* WORK TO BE COMPLETED
Echo every one of the entries below word for word, with no changes.

[Entries from a dataset]
⟨
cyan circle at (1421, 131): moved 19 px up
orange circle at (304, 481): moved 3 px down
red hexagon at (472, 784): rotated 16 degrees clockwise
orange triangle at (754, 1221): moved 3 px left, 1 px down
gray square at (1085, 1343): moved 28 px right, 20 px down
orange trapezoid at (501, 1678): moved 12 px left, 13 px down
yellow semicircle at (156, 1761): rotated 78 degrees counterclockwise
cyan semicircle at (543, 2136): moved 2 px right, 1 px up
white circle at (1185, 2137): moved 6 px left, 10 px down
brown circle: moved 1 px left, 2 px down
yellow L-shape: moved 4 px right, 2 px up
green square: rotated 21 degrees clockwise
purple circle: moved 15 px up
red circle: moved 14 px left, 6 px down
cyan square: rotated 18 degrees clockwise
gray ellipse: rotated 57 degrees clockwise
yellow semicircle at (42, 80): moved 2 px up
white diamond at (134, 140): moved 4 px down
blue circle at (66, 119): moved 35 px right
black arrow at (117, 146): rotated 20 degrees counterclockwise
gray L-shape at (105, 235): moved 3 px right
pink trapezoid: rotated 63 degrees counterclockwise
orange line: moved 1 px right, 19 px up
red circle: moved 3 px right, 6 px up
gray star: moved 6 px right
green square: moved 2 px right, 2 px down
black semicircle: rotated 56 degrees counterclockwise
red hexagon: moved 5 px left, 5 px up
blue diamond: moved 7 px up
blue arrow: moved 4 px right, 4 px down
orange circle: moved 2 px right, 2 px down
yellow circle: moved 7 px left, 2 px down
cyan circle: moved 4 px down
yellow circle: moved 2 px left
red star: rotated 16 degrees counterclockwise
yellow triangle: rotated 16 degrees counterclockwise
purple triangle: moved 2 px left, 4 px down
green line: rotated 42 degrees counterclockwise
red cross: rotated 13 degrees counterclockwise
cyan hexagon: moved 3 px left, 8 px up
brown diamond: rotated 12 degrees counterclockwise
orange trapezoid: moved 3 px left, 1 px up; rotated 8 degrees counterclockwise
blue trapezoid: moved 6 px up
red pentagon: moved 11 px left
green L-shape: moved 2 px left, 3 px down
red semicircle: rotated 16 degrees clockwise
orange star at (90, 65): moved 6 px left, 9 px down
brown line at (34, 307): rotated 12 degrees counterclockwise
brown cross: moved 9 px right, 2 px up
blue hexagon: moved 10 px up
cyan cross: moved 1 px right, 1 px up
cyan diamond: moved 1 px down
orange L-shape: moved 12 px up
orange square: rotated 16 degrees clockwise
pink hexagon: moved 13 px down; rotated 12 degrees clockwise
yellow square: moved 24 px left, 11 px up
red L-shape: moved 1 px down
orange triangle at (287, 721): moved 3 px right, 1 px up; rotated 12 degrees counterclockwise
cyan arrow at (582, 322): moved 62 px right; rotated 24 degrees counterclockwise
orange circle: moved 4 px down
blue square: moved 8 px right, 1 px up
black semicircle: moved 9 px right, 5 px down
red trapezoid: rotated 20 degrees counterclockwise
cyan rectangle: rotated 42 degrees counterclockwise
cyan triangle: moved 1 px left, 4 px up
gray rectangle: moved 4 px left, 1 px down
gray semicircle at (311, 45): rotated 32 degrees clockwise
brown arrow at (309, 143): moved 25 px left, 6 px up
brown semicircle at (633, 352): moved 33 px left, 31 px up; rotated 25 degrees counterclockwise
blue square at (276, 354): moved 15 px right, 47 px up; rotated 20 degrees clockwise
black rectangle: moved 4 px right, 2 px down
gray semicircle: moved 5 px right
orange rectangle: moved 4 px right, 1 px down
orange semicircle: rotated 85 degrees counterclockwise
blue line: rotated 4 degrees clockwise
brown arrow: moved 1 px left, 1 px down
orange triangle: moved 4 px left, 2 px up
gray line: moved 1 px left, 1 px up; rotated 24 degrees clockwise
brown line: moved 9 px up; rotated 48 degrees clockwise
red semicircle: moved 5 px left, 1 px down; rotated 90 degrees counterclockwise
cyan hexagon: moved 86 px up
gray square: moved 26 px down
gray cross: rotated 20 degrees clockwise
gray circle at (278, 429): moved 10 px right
⟩
* WRITTEN ANSWER
cyan circle at (1421, 131): moved 19 px up
orange circle at (304, 481): moved 3 px down
red hexagon at (472, 784): rotated 16 degrees clockwise
orange triangle at (754, 1221): moved 3 px left, 1 px down
gray square at (1085, 1343): moved 28 px right, 20 px down
orange trapezoid at (501, 1678): moved 12 px left, 13 px down
yellow semicircle at (156, 1761): rotated 78 degrees counterclockwise
cyan semicircle at (543, 2136): moved 2 px right, 1 px up
white circle at (1185, 2137): moved 6 px left, 10 px down
brown circle: moved 1 px left, 2 px down
yellow L-shape: moved 4 px right, 2 px up
green square: rotated 21 degrees clockwise
purple circle: moved 15 px up
red circle: moved 14 px left, 6 px down
cyan square: rotated 18 degrees clockwise
gray ellipse: rotated 57 degrees clockwise
yellow semicircle at (42, 80): moved 2 px up
white diamond at (134, 140): moved 4 px down
blue circle at (66, 119): moved 35 px right
black arrow at (117, 146): rotated 20 degrees counterclockwise
gray L-shape at (105, 235): moved 3 px right
pink trapezoid: rotated 63 degrees counterclockwise
orange line: moved 1 px right, 19 px up
red circle: moved 3 px right, 6 px up
gray star: moved 6 px right
green square: moved 2 px right, 2 px down
black semicircle: rotated 56 degrees counterclockwise
red hexagon: moved 5 px left, 5 px up
blue diamond: moved 7 px up
blue arrow: moved 4 px right, 4 px down
orange circle: moved 2 px right, 2 px down
yellow circle: moved 7 px left, 2 px down
cyan circle: moved 4 px down
yellow circle: moved 2 px left
red star: rotated 16 degrees counterclockwise
yellow triangle: rotated 16 degrees counterclockwise
purple triangle: moved 2 px left, 4 px down
green line: rotated 42 degrees counterclockwise
red cross: rotated 13 degrees counterclockwise
cyan hexagon: moved 3 px left, 8 px up
brown diamond: rotated 12 degrees counterclockwise
orange trapezoid: moved 3 px left, 1 px up; rotated 8 degrees counterclockwise
blue trapezoid: moved 6 px up
red pentagon: moved 11 px left
green L-shape: moved 2 px left, 3 px down
red semicircle: rotated 16 degrees clockwise
orange star at (90, 65): moved 6 px left, 9 px down
brown line at (34, 307): rotated 12 degrees counterclockwise
brown cross: moved 9 px right, 2 px up
blue hexagon: moved 10 px up
cyan cross: moved 1 px right, 1 px up
cyan diamond: moved 1 px down
orange L-shape: moved 12 px up
orange square: rotated 16 degrees clockwise
pink hexagon: moved 13 px down; rotated 12 degrees clockwise
yellow square: moved 24 px left, 11 px up
red L-shape: moved 1 px down
orange triangle at (287, 721): moved 3 px right, 1 px up; rotated 12 degrees counterclockwise
cyan arrow at (582, 322): moved 62 px right; rotated 24 degrees counterclockwise
orange circle: moved 4 px down
blue square: moved 8 px right, 1 px up
black semicircle: moved 9 px right, 5 px down
red trapezoid: rotated 20 degrees counterclockwise
cyan rectangle: rotated 42 degrees counterclockwise
cyan triangle: moved 1 px left, 4 px up
gray rectangle: moved 4 px left, 1 px down
gray semicircle at (311, 45): rotated 32 degrees clockwise
brown arrow at (309, 143): moved 25 px left, 6 px up
brown semicircle at (633, 352): moved 33 px left, 31 px up; rotated 25 degrees counterclockwise
blue square at (276, 354): moved 15 px right, 47 px up; rotated 20 degrees clockwise
black rectangle: moved 4 px right, 2 px down
gray semicircle: moved 5 px right
orange rectangle: moved 4 px right, 1 px down
orange semicircle: rotated 85 degrees counterclockwise
blue line: rotated 4 degrees clockwise
brown arrow: moved 1 px left, 1 px down
orange triangle: moved 4 px left, 2 px up
gray line: moved 1 px left, 1 px up; rotated 24 degrees clockwise
brown line: moved 9 px up; rotated 48 degrees clockwise
red semicircle: moved 5 px left, 1 px down; rotated 90 degrees counterclockwise
cyan hexagon: moved 86 px up
gray square: moved 26 px down
gray cross: rotated 20 degrees clockwise
gray circle at (278, 429): moved 10 px right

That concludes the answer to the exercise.